TASK:
Below is a listing. Set down exactly the lines from the one containing "camera: 50 degrees left, 20 degrees up" through the one containing "(778, 326) = (572, 184): pink", both ends included, and leave out the rest.

EXCERPTED DATA:
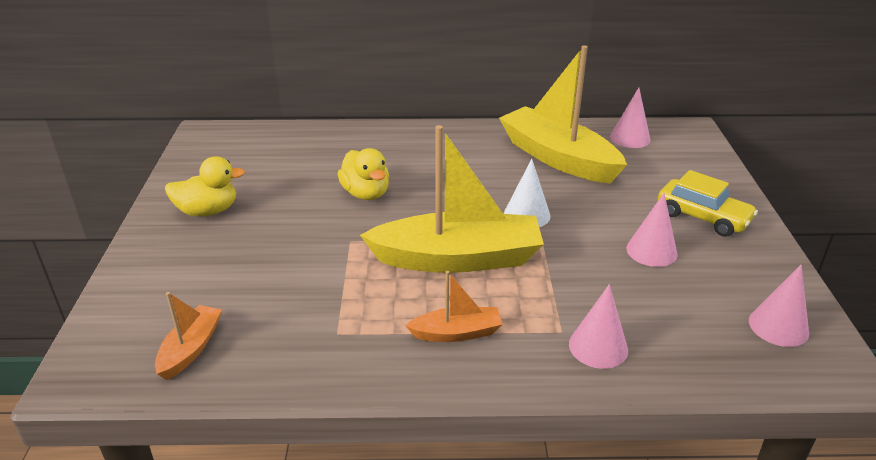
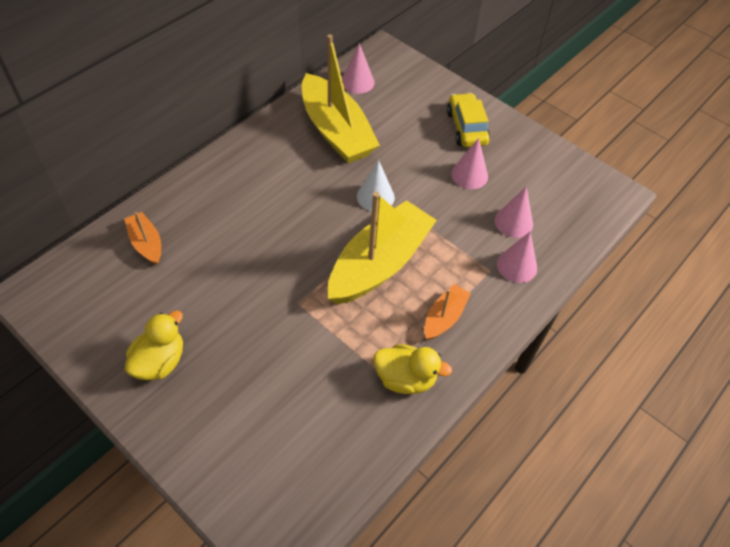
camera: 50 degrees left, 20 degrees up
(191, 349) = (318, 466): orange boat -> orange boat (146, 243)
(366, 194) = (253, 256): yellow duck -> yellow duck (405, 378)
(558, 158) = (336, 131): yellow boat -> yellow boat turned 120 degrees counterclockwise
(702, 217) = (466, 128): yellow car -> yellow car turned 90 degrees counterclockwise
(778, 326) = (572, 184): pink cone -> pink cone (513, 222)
---
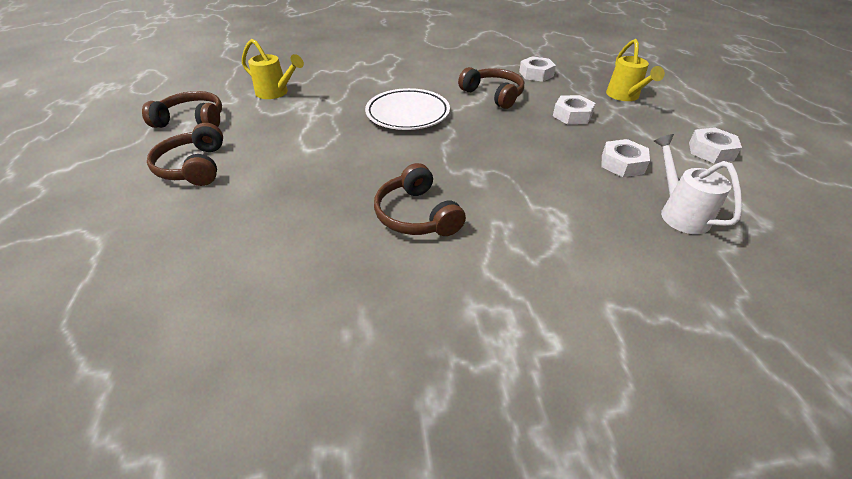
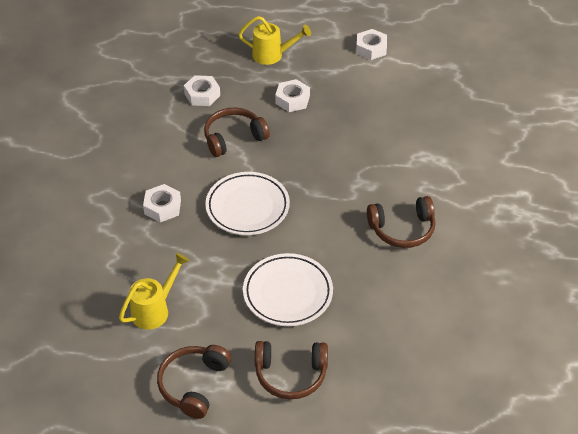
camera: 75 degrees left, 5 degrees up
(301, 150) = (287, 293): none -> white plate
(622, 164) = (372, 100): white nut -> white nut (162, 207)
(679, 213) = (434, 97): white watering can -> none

SOLVED EXERCISE:
camera: 50 degrees left, 20 degrees up
(191, 349) = (318, 466): orange boat -> orange boat (146, 243)
(366, 194) = (253, 256): yellow duck -> yellow duck (405, 378)
(558, 158) = (336, 131): yellow boat -> yellow boat turned 120 degrees counterclockwise
(702, 217) = (466, 128): yellow car -> yellow car turned 90 degrees counterclockwise
(778, 326) = (572, 184): pink cone -> pink cone (513, 222)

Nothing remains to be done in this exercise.